● What is required
Restate all entries word for word, minus pictures.

● Scene difference descriptions
++++++++++++++++++++

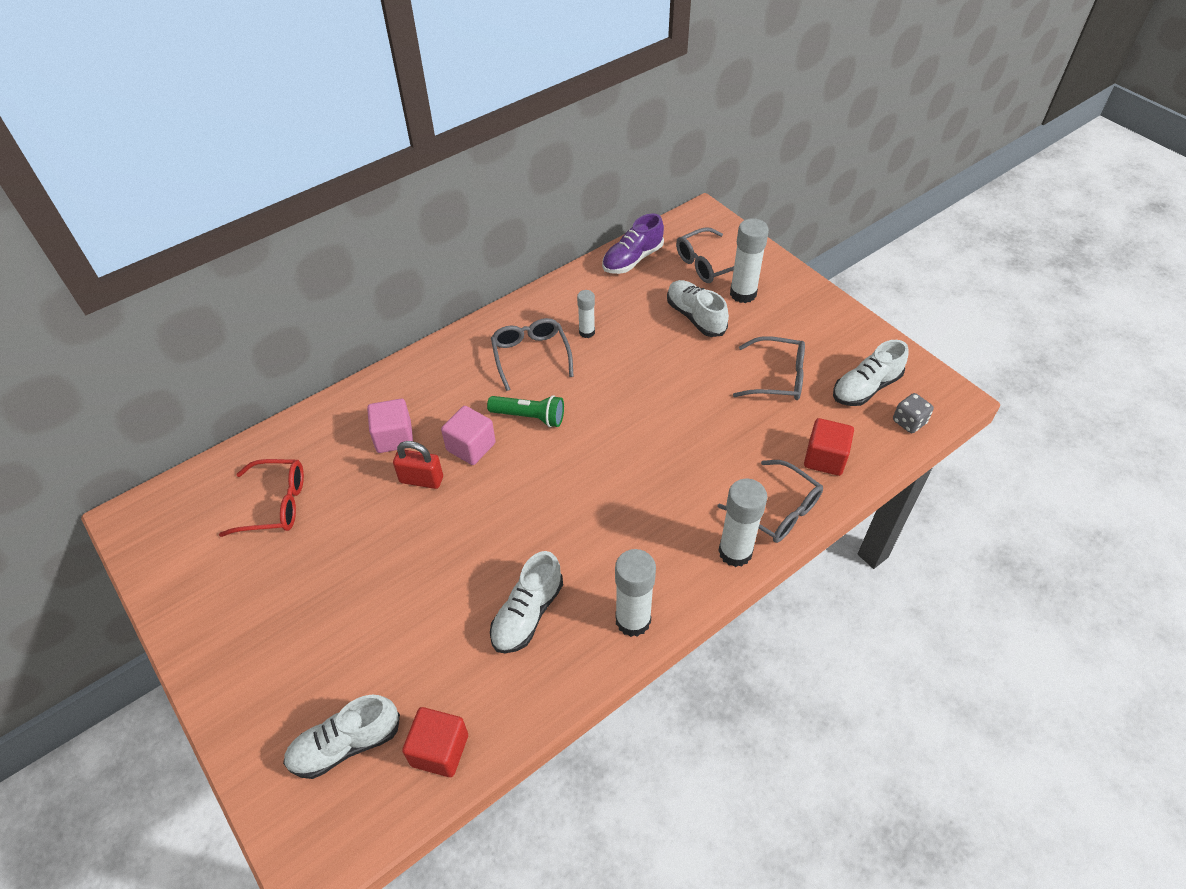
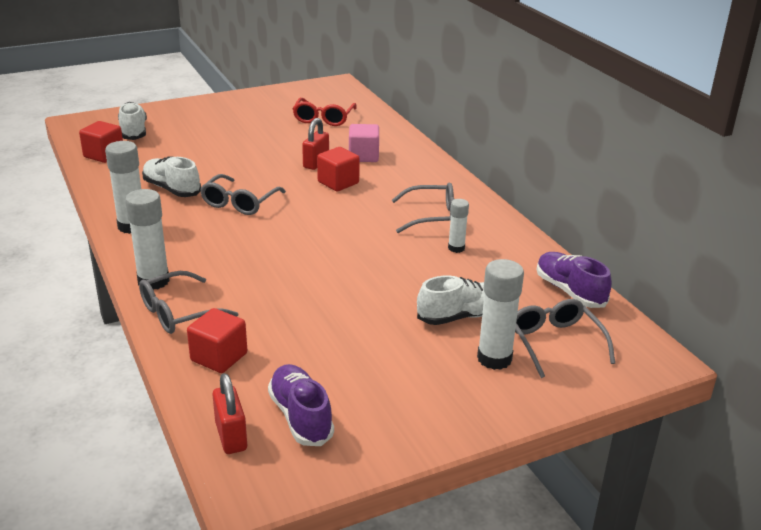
camera: 100 degrees right, 20 degrees down
(471, 447) = (338, 183): pink cube -> red cube
(529, 417) = (358, 209): green flashlight -> none
(777, 377) = (346, 353): grey glasses -> grey glasses (239, 203)
(866, 388) = (300, 417): white shoe -> purple shoe
(909, 422) = (231, 436): grey dice -> red padlock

++++++++++++++++++++

● Task result
camera: 100 degrees right, 20 degrees down
(471, 447) = (338, 183): pink cube -> red cube
(529, 417) = (358, 209): green flashlight -> none
(777, 377) = (346, 353): grey glasses -> grey glasses (239, 203)
(866, 388) = (300, 417): white shoe -> purple shoe
(909, 422) = (231, 436): grey dice -> red padlock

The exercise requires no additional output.